» DATA SECTION

###

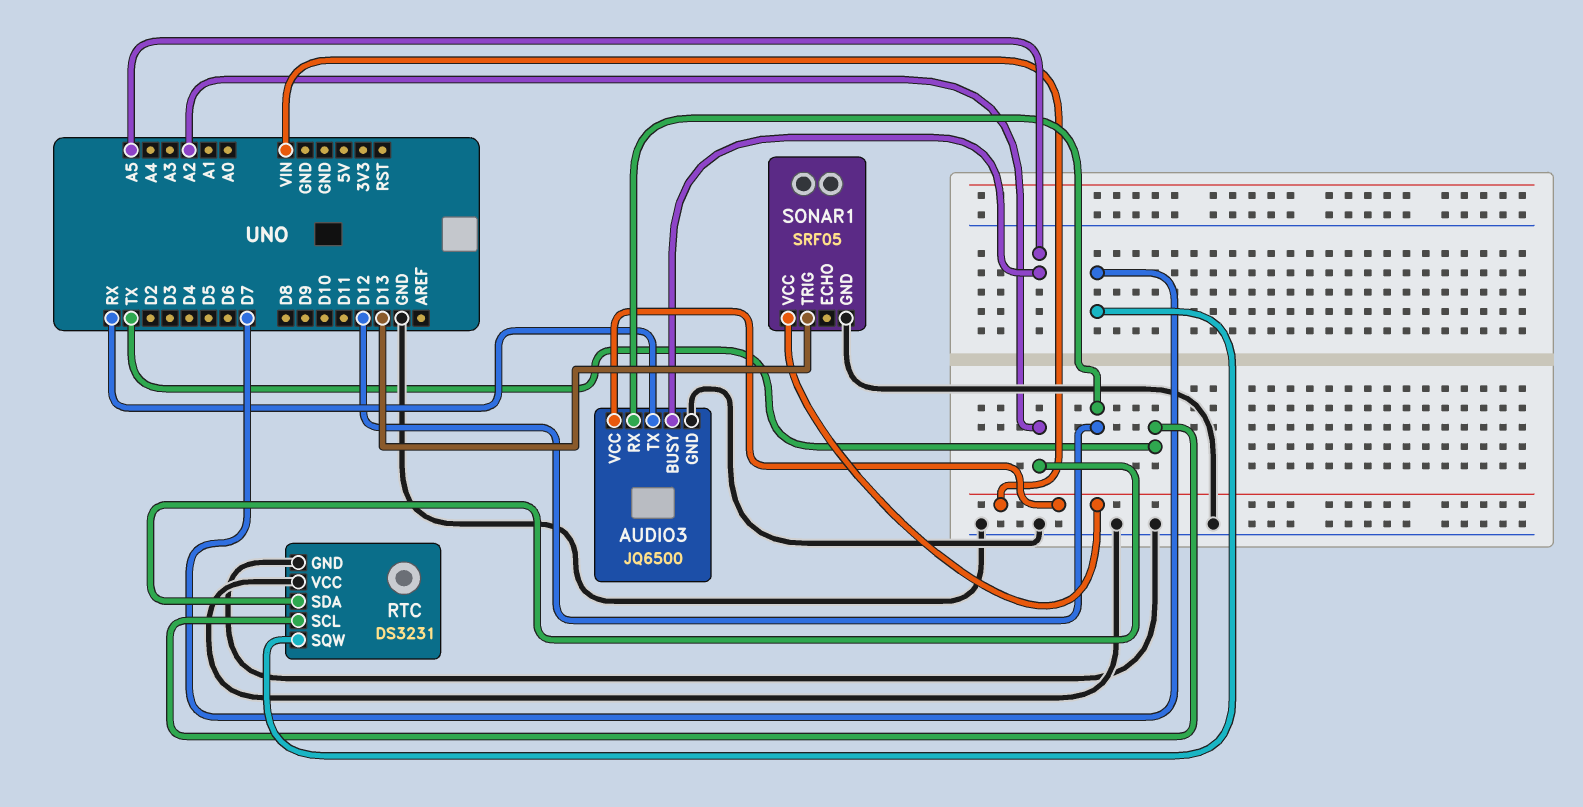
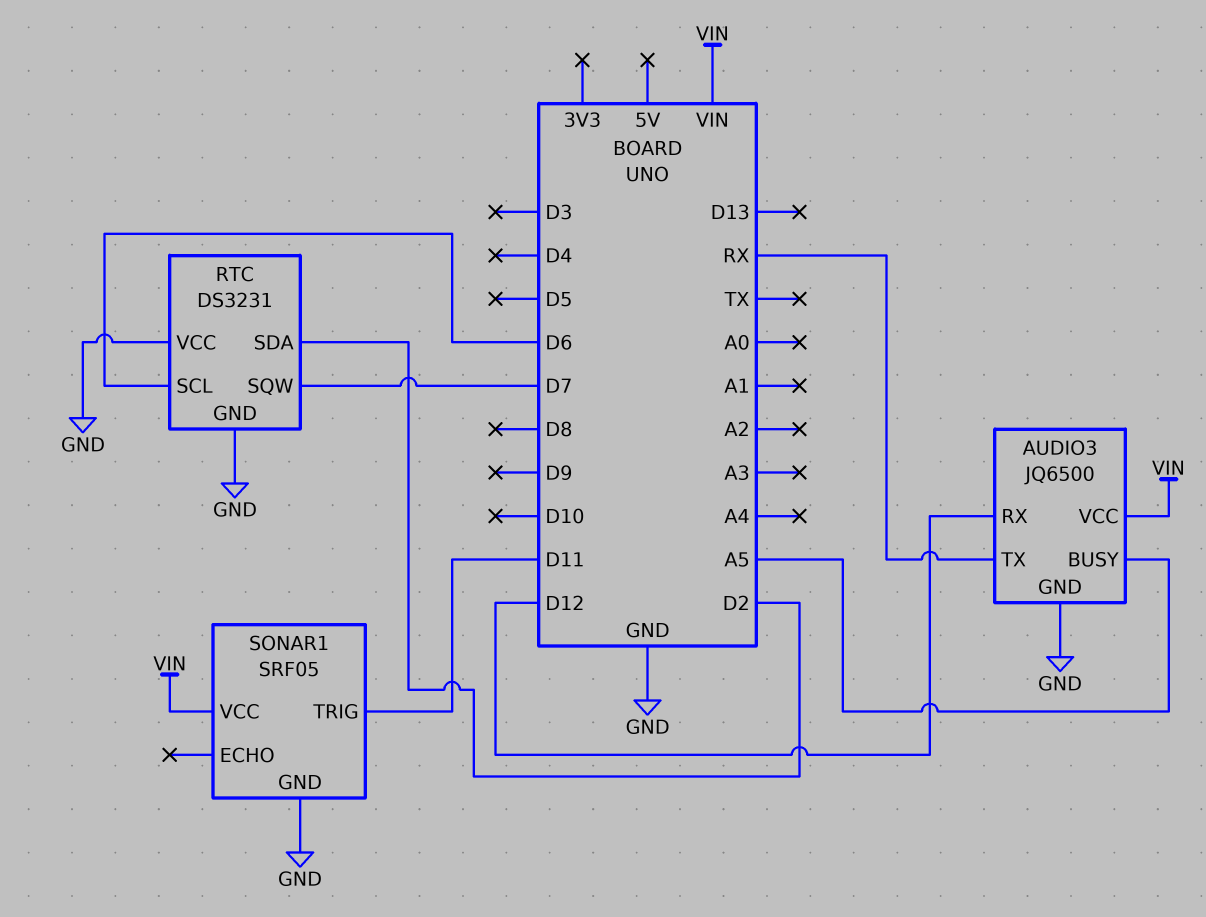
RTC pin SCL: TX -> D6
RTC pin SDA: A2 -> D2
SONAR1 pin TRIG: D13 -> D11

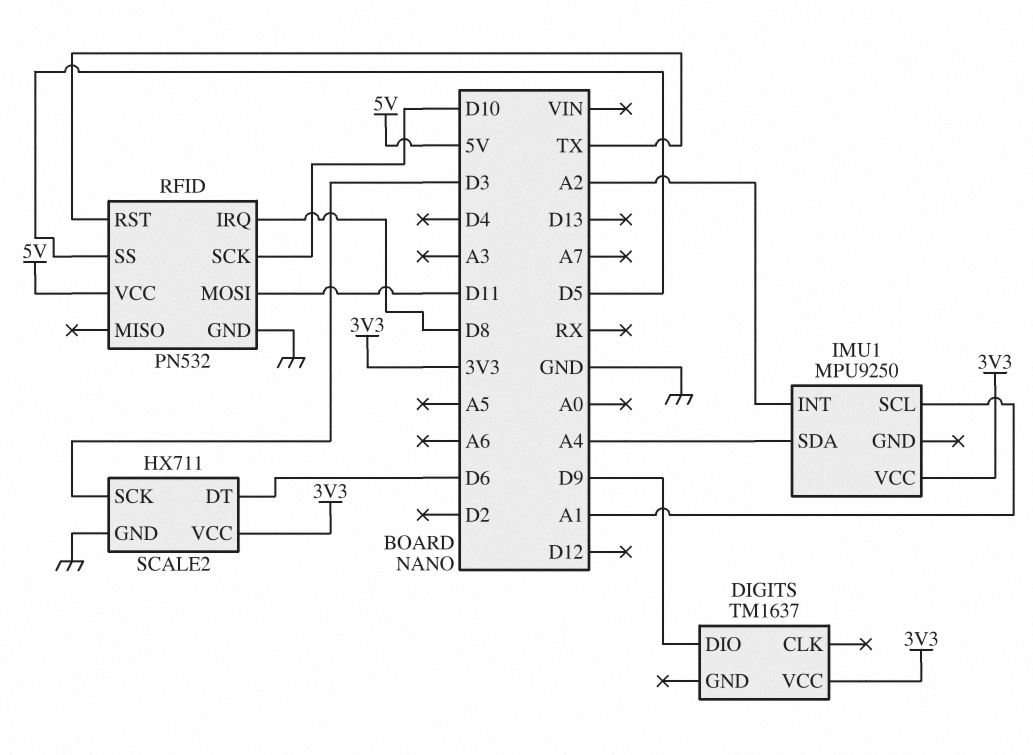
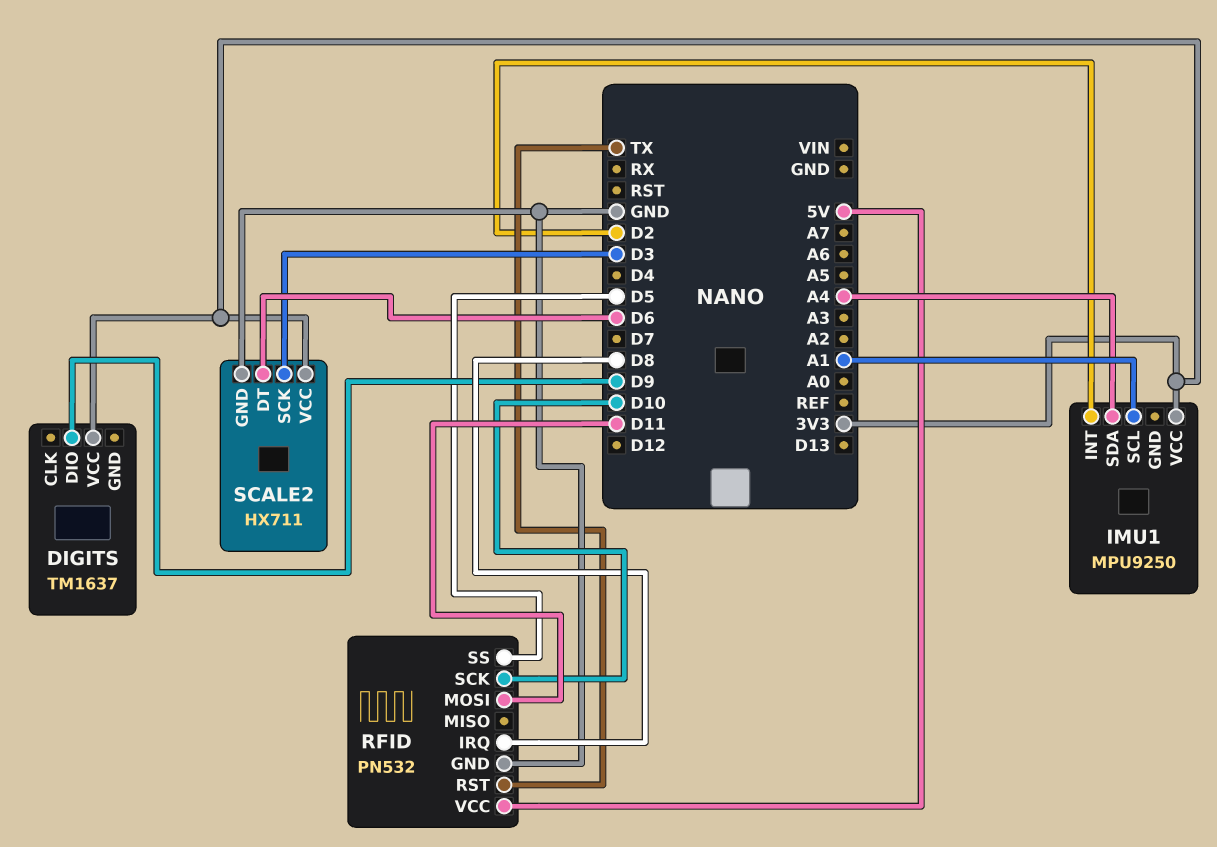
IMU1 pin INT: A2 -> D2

###

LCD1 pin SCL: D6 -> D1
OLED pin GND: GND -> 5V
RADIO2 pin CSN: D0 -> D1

###

» WHAT TO DO
Copy word for word only the lines above from the one with "RTC pin SDA: A2 -> D2" through the one with "IMU1 pin INT: A2 -> D2". Leave pictures out.

» ANSWER TO THE EXERCISE
RTC pin SDA: A2 -> D2
SONAR1 pin TRIG: D13 -> D11

IMU1 pin INT: A2 -> D2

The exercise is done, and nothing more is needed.